--- Entries provided Enclosed Below ---

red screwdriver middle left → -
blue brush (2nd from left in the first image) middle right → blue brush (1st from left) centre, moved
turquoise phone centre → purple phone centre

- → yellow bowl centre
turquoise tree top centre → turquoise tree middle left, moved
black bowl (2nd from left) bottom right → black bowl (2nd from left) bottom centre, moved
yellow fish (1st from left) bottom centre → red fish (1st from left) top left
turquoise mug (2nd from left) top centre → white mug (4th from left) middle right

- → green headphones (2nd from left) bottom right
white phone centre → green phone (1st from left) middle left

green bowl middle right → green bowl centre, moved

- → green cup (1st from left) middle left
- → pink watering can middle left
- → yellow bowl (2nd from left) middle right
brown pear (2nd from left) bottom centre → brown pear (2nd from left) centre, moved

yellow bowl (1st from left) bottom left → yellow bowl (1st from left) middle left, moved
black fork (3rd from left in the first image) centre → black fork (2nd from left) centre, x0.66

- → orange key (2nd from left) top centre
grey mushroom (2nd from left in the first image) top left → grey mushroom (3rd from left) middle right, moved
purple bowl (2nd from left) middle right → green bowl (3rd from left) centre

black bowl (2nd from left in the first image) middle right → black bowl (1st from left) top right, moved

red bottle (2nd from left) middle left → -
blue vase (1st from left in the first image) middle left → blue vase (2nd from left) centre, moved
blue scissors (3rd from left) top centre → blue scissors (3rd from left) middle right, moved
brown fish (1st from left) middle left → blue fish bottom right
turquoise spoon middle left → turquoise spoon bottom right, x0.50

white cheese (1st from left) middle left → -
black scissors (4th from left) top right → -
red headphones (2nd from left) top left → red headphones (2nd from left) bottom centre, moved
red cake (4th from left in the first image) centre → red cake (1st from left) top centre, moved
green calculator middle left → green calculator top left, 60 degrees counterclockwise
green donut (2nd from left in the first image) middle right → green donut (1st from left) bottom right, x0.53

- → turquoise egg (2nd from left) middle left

--- End of Enclosed Entries provided ---

* **Work order**
Go through the material above, and wherever a line holds the word "turquoise", copy it.

* **Finished task**
turquoise phone centre → purple phone centre
turquoise tree top centre → turquoise tree middle left, moved
turquoise mug (2nd from left) top centre → white mug (4th from left) middle right
turquoise spoon middle left → turquoise spoon bottom right, x0.50
- → turquoise egg (2nd from left) middle left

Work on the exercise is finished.